◆ **Available data**:

━━━━

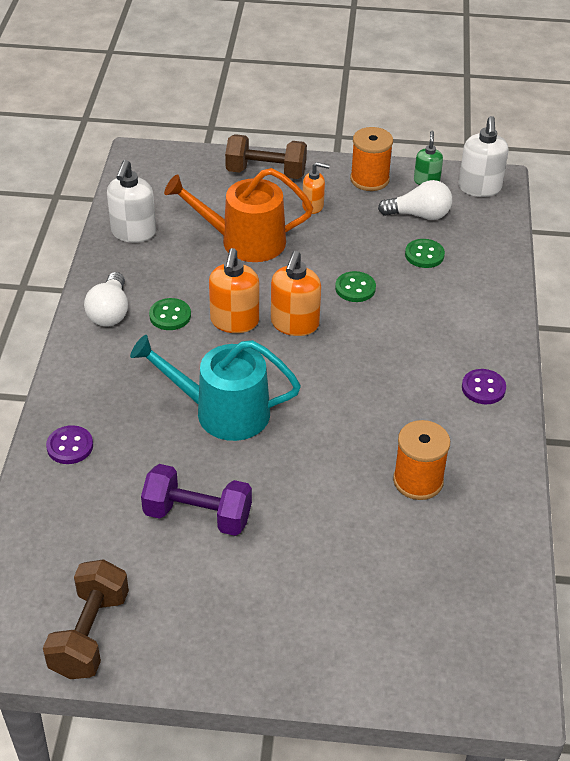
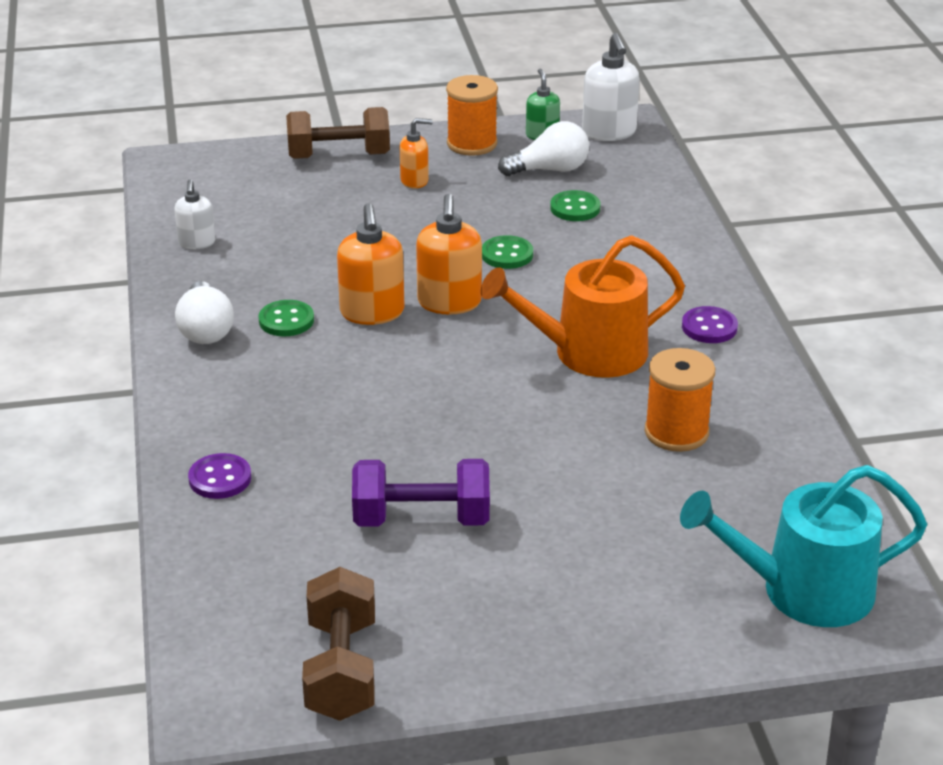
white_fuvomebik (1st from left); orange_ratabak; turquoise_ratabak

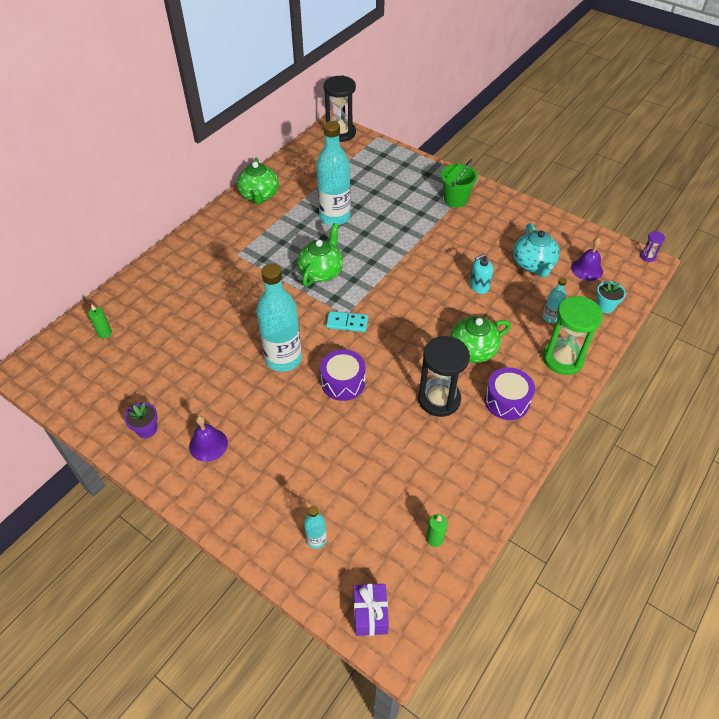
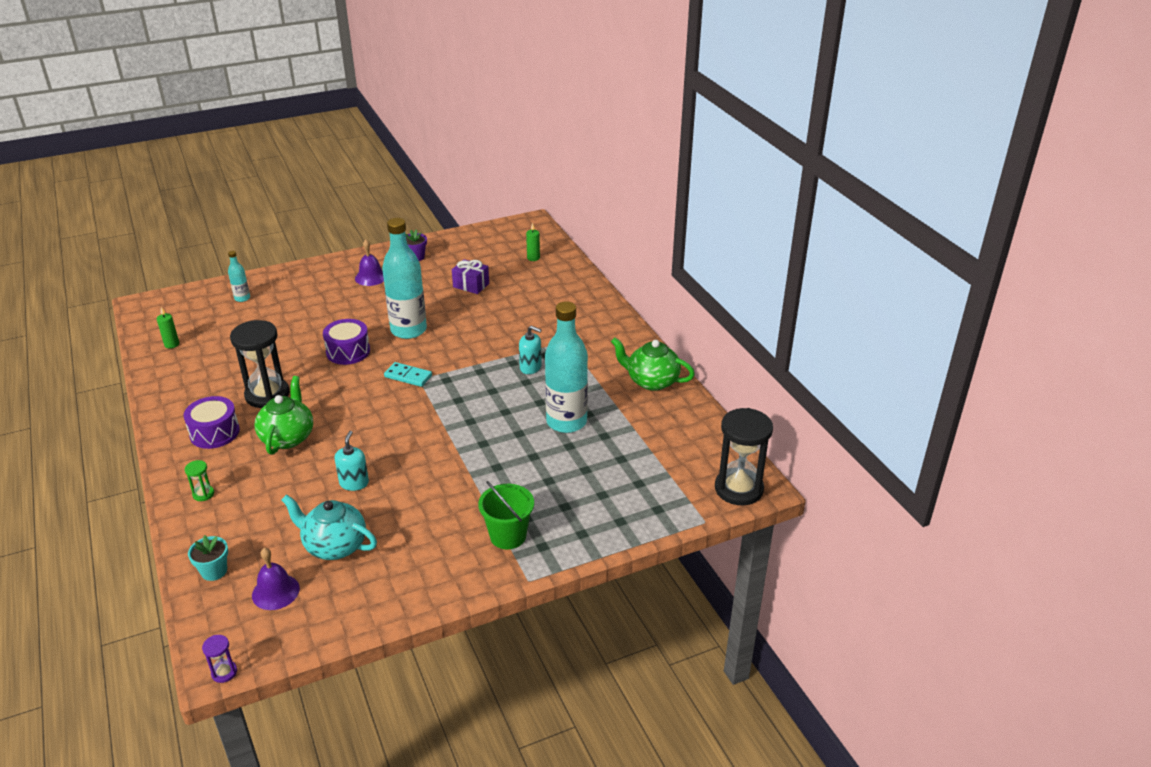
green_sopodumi (2nd from left in the first image); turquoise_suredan (4th from left in the first image); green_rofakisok; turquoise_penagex; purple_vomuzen; turquoise_fuvomebik (2nd from left)

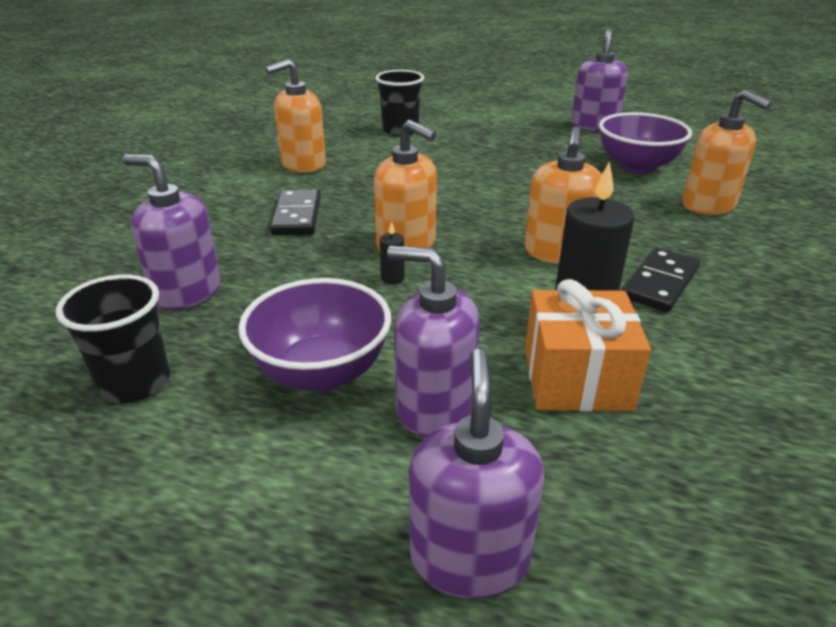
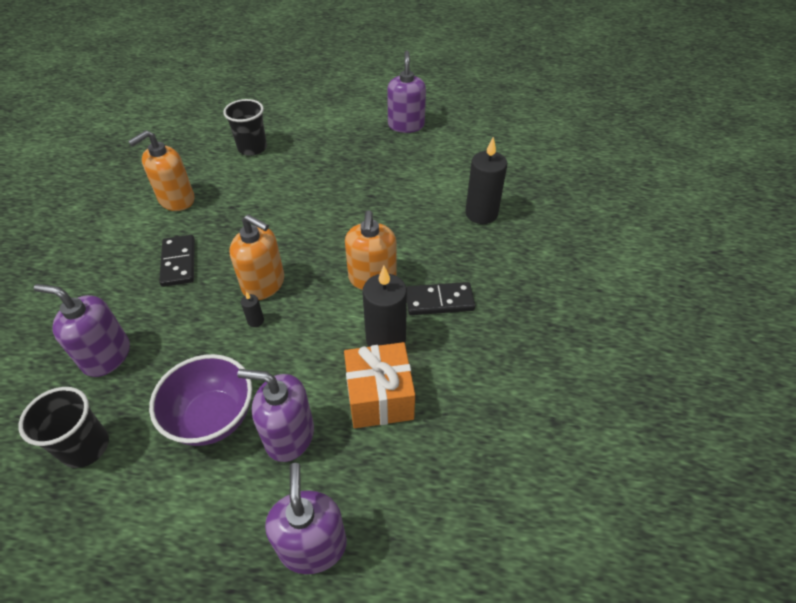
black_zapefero (3rd from left); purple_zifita (2nd from left in the first image); black_penagex (2nd from left)

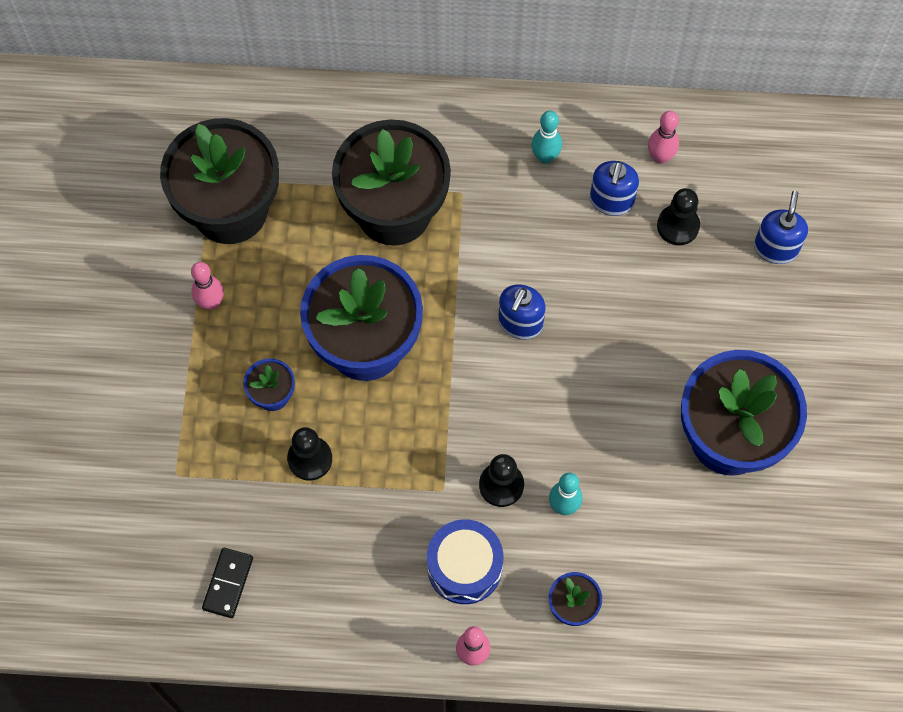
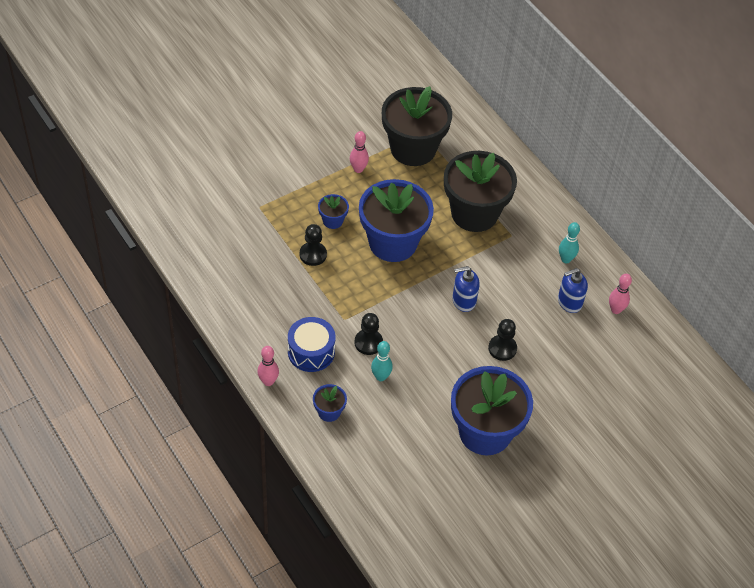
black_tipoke (3rd from left); blue_fuvomebik (3rd from left in the first image); black_penagex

━━━━

What the answer must hold is the exact text of every line from the one containing "green_sopodumi (2nd from" through the end of the data, minus any pictures.

◆ **Solution**:
green_sopodumi (2nd from left in the first image); turquoise_suredan (4th from left in the first image); green_rofakisok; turquoise_penagex; purple_vomuzen; turquoise_fuvomebik (2nd from left)

black_zapefero (3rd from left); purple_zifita (2nd from left in the first image); black_penagex (2nd from left)

black_tipoke (3rd from left); blue_fuvomebik (3rd from left in the first image); black_penagex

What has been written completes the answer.